▶ GIVEN DATA:
== Segment start ==

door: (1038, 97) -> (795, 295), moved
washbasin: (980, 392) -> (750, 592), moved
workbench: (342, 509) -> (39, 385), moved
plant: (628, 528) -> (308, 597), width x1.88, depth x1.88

== Segment end ==
== Segment start ==

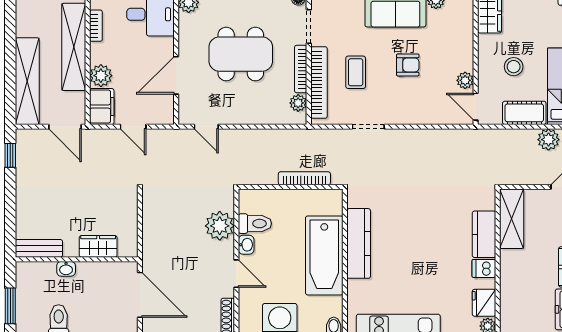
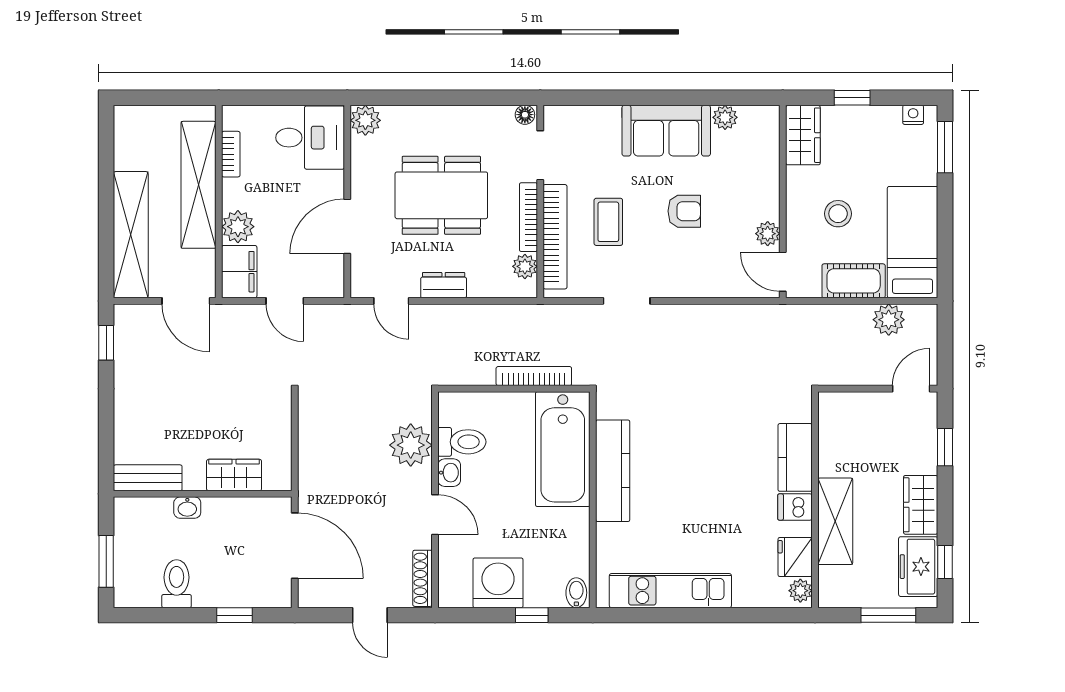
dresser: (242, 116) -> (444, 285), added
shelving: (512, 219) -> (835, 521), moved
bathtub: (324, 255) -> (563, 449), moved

== Segment end ==
== Segment start ==

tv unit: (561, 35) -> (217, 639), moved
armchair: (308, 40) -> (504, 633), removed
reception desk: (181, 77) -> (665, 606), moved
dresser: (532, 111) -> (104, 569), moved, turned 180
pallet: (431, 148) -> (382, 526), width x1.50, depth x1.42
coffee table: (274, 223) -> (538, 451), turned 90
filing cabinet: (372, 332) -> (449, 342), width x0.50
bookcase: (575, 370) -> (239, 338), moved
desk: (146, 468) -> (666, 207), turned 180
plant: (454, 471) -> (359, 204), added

== Segment end ==

▶ DIRECTIONS FOR THIS TASK: From the material above, set down exactly the lines between the line holding "workbench: (342, 509) -> (39, 385), moved" and the line holding "plant: (628, 528)", inclusive. Include nothing else.

▶ EXERCISE RESULT:
workbench: (342, 509) -> (39, 385), moved
plant: (628, 528) -> (308, 597), width x1.88, depth x1.88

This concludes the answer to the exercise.